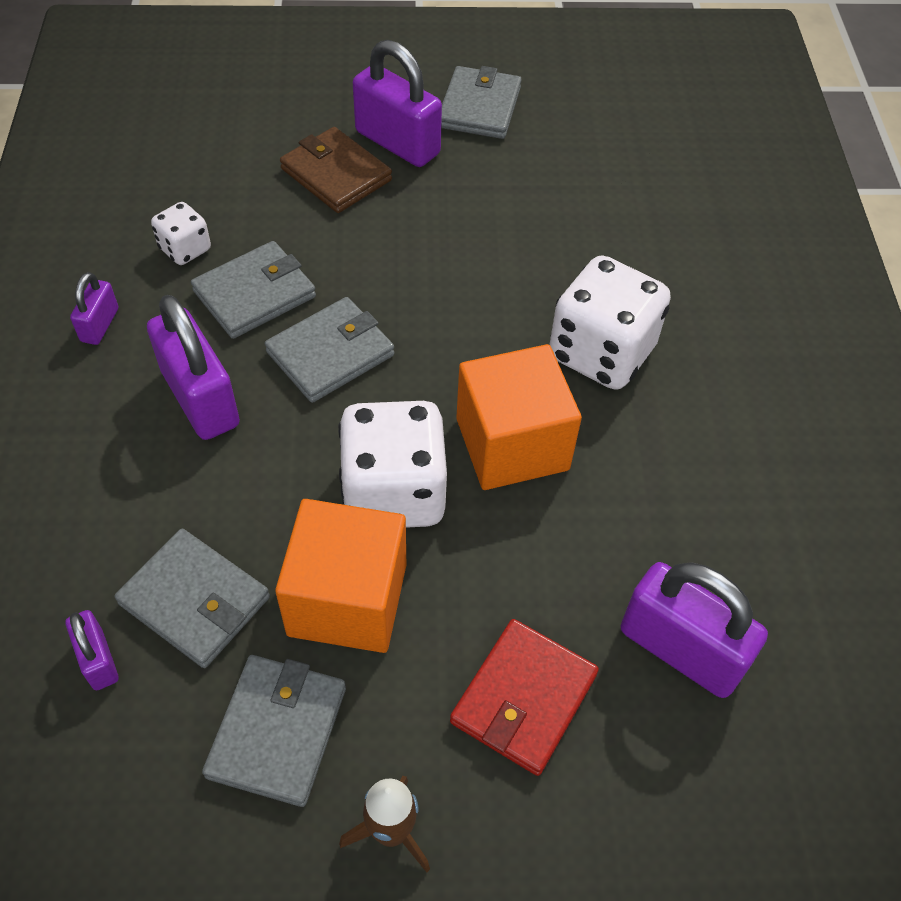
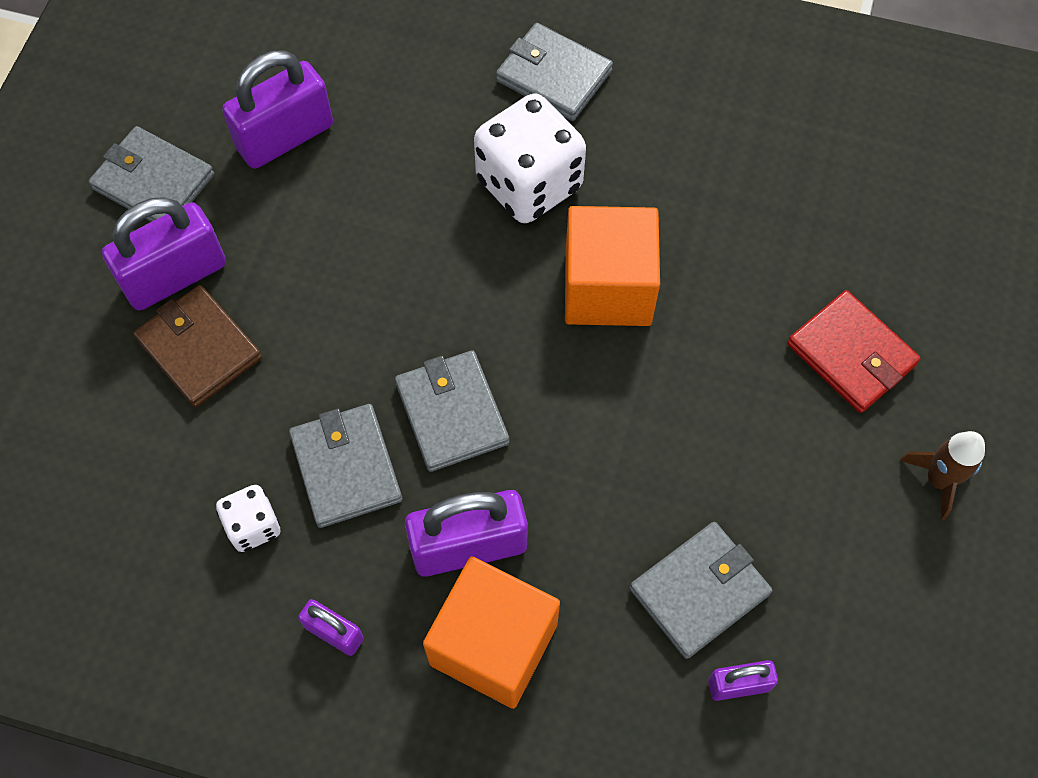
camera: 70 degrees left, 10 degrees up
(277, 731) = (839, 546): grey wallet -> grey wallet (554, 76)
(336, 175) = (199, 349): brown wallet -> brown wallet turned 75 degrees clockwise
(347, 599) = (730, 463): orange cube -> orange cube (493, 644)
(394, 493) = (631, 398): white dice -> none
(681, 649) = (835, 231): purple padlock -> purple padlock (285, 137)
● ● ● ● ● ● ●
(The task)
Only the lines from the one that contains "(336, 175) = (199, 349): brown" to the end of the entries above should be given again, exactly and in full.

(Task solution)
(336, 175) = (199, 349): brown wallet -> brown wallet turned 75 degrees clockwise
(347, 599) = (730, 463): orange cube -> orange cube (493, 644)
(394, 493) = (631, 398): white dice -> none
(681, 649) = (835, 231): purple padlock -> purple padlock (285, 137)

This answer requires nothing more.